**Records provided:**
________________

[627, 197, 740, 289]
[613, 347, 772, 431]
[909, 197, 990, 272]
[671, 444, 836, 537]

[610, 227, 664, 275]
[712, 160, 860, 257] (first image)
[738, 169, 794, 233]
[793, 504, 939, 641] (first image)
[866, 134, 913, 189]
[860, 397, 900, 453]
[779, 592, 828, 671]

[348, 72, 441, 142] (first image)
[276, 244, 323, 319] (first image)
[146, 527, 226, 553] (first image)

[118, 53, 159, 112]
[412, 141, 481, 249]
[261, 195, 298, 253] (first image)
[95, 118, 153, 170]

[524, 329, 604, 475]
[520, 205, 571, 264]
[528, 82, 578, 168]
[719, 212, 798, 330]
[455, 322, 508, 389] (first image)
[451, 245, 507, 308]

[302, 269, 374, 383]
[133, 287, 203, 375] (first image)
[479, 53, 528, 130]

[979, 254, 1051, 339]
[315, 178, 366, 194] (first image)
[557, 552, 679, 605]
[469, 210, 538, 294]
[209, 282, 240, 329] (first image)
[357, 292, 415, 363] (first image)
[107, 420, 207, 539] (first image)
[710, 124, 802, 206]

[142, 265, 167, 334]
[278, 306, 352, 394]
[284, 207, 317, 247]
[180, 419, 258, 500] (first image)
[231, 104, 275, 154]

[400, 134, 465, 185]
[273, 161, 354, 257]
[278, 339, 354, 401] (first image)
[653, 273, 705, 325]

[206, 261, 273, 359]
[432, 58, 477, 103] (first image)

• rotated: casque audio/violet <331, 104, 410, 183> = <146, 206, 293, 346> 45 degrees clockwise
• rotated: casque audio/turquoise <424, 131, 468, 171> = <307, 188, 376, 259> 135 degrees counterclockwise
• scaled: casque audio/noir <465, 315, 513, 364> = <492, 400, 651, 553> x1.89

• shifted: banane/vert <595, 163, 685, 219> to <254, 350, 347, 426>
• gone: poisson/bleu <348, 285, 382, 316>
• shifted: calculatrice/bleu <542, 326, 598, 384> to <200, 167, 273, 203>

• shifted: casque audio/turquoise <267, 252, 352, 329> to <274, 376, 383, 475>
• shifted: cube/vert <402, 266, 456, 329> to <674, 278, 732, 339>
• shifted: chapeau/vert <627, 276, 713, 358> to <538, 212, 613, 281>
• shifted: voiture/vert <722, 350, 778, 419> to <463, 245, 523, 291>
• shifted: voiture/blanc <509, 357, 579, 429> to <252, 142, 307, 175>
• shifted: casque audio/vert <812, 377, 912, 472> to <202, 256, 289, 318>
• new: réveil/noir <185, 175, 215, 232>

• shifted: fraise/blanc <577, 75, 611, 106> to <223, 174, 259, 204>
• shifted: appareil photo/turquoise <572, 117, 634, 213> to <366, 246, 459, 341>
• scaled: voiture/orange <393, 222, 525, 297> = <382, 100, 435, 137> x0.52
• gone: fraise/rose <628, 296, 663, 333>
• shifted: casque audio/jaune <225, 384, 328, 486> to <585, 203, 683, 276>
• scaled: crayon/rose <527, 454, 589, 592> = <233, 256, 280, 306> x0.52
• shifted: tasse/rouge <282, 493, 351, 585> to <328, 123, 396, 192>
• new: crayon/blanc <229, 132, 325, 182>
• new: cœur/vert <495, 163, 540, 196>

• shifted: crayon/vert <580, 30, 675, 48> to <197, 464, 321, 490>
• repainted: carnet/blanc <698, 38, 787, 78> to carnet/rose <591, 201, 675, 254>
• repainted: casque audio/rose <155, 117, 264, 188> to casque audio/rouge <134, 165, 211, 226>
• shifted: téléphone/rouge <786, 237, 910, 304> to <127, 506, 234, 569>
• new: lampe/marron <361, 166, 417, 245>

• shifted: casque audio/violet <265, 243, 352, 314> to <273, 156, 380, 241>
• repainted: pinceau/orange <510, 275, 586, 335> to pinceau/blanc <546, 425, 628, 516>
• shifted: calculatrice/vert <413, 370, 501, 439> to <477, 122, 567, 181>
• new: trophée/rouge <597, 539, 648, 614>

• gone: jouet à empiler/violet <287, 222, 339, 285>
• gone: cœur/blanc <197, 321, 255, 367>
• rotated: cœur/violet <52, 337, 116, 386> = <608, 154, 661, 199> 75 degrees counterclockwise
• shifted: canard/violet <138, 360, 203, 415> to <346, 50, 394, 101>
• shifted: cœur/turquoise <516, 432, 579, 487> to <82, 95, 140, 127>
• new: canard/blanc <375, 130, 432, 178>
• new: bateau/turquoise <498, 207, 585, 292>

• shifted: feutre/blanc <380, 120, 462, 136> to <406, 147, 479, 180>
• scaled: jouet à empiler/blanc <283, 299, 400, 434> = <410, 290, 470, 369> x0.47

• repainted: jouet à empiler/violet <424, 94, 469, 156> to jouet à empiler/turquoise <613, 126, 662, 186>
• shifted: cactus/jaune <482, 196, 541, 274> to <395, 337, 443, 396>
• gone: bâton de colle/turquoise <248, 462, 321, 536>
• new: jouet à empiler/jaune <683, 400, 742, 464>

________________

**Activity:** The word "jouet" appears in some lines of the data. Copy every one of those lines.

**Result for this task:**
• gone: jouet à empiler/violet <287, 222, 339, 285>
• scaled: jouet à empiler/blanc <283, 299, 400, 434> = <410, 290, 470, 369> x0.47
• repainted: jouet à empiler/violet <424, 94, 469, 156> to jouet à empiler/turquoise <613, 126, 662, 186>
• new: jouet à empiler/jaune <683, 400, 742, 464>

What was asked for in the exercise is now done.